* **Your task**: Write out the data word for word and drop any picture you find.

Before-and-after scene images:
┄┄┄┄┄┄┄┄┄┄
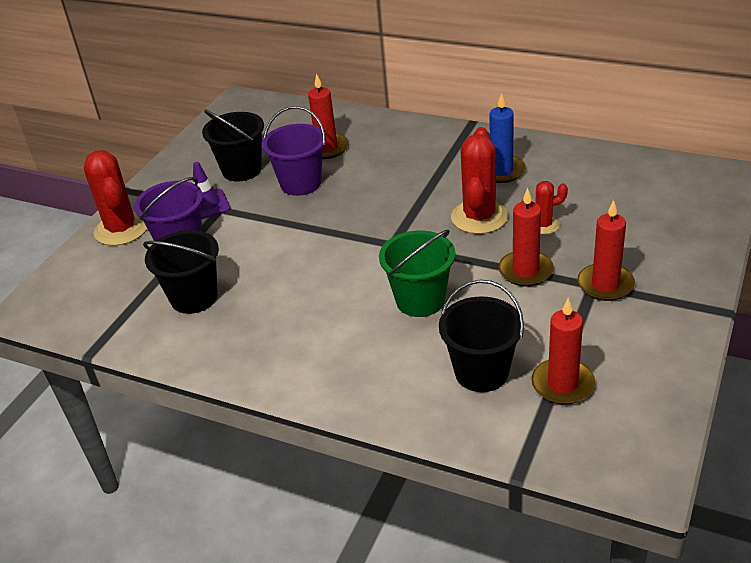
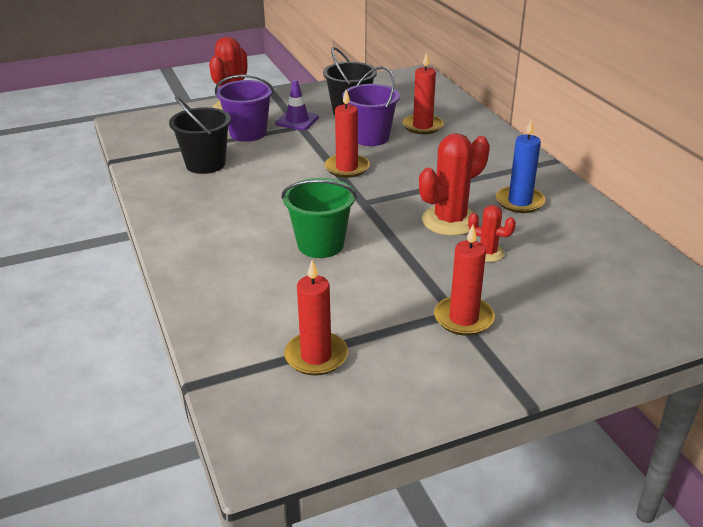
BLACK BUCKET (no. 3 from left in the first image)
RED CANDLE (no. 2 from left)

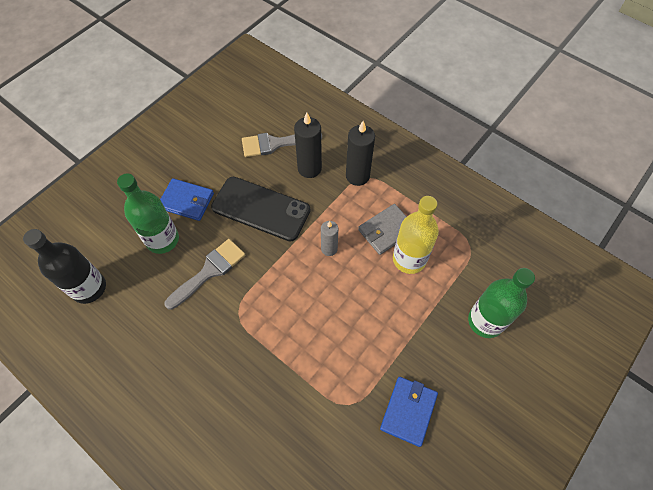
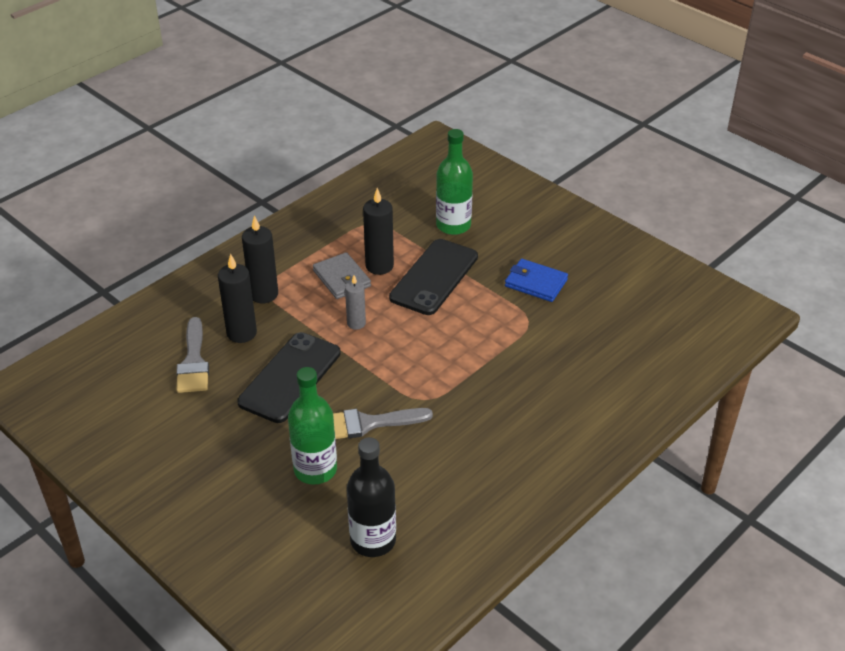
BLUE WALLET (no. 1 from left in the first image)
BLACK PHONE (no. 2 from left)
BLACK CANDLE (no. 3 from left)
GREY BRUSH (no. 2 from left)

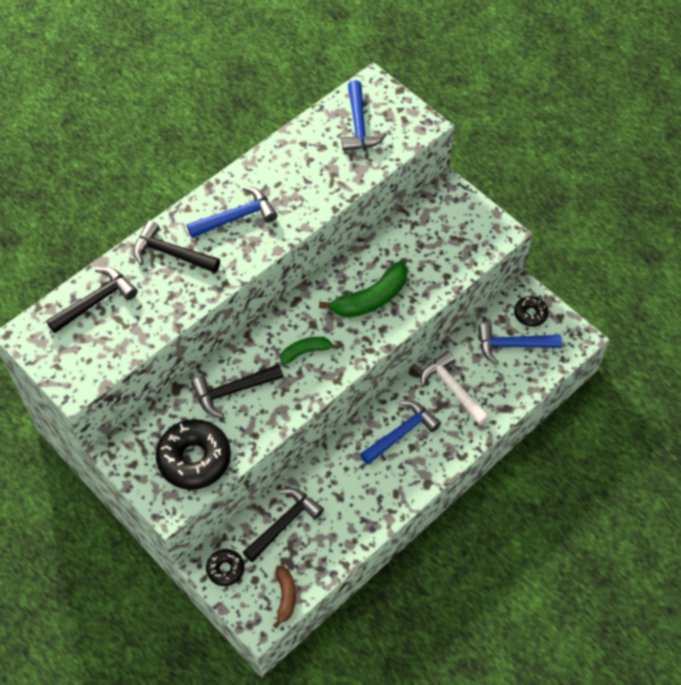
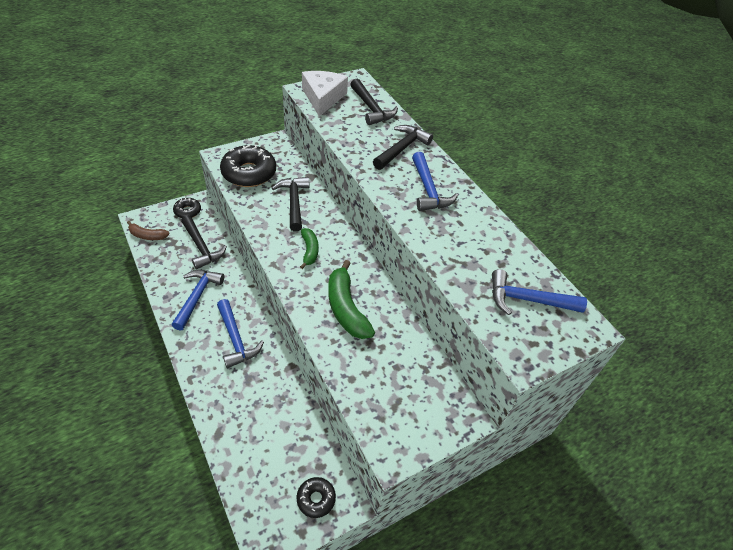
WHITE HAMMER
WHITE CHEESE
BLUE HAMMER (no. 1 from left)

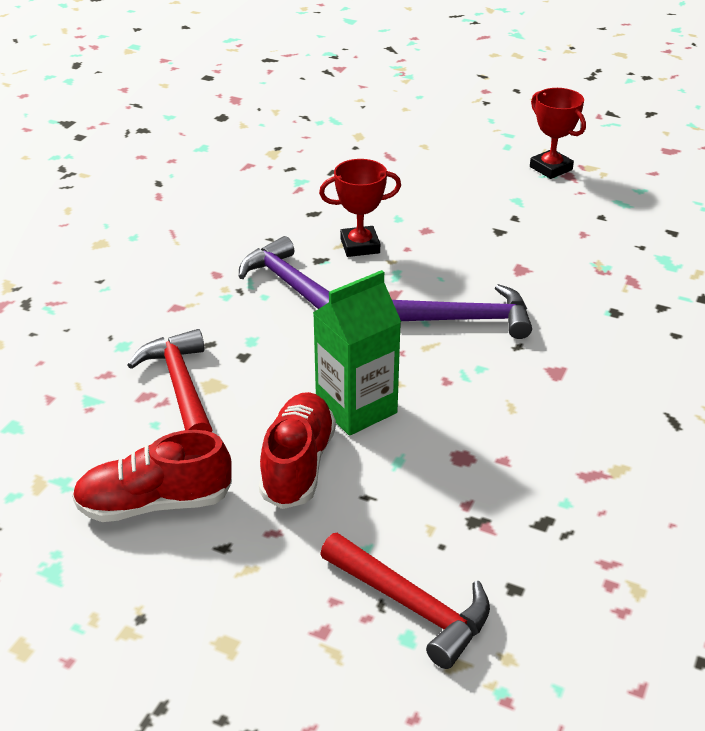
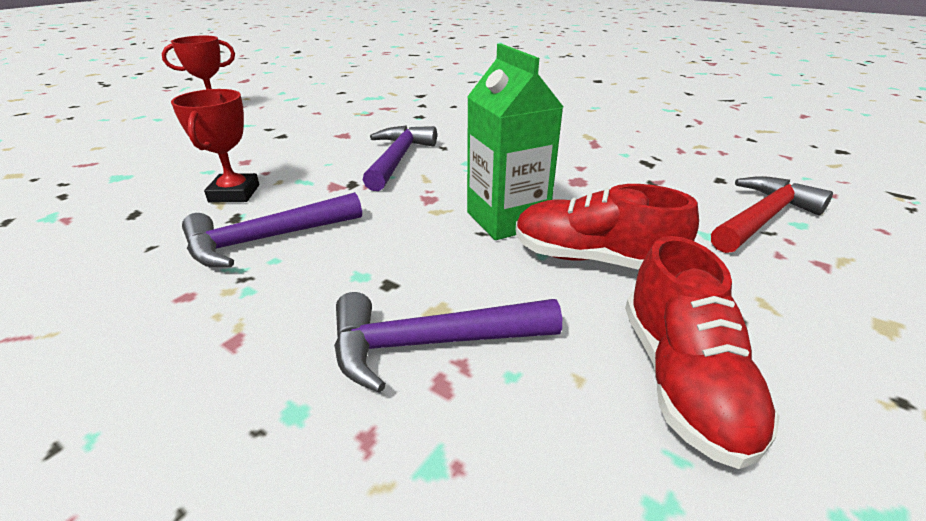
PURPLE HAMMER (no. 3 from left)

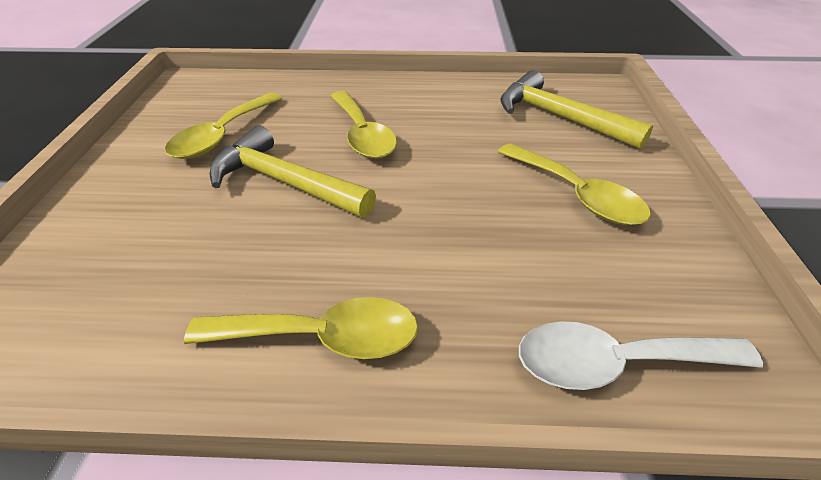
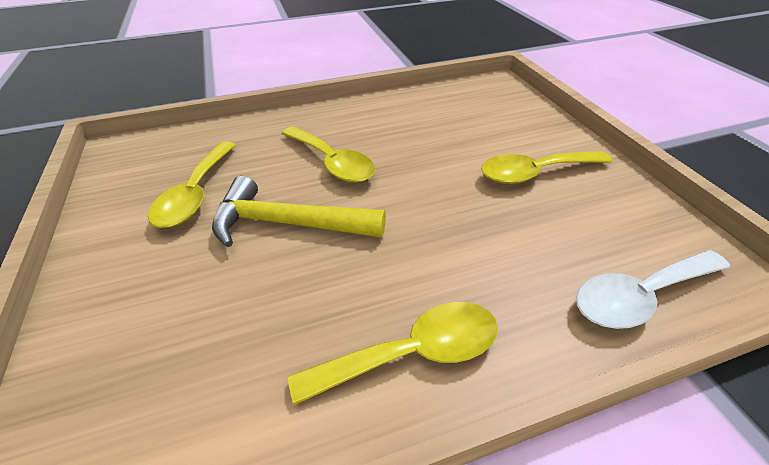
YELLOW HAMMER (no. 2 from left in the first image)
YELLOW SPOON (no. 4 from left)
┄┄┄┄┄┄┄┄┄┄
* **The completed task**:
BLACK BUCKET (no. 3 from left in the first image)
RED CANDLE (no. 2 from left)

BLUE WALLET (no. 1 from left in the first image)
BLACK PHONE (no. 2 from left)
BLACK CANDLE (no. 3 from left)
GREY BRUSH (no. 2 from left)

WHITE HAMMER
WHITE CHEESE
BLUE HAMMER (no. 1 from left)

PURPLE HAMMER (no. 3 from left)

YELLOW HAMMER (no. 2 from left in the first image)
YELLOW SPOON (no. 4 from left)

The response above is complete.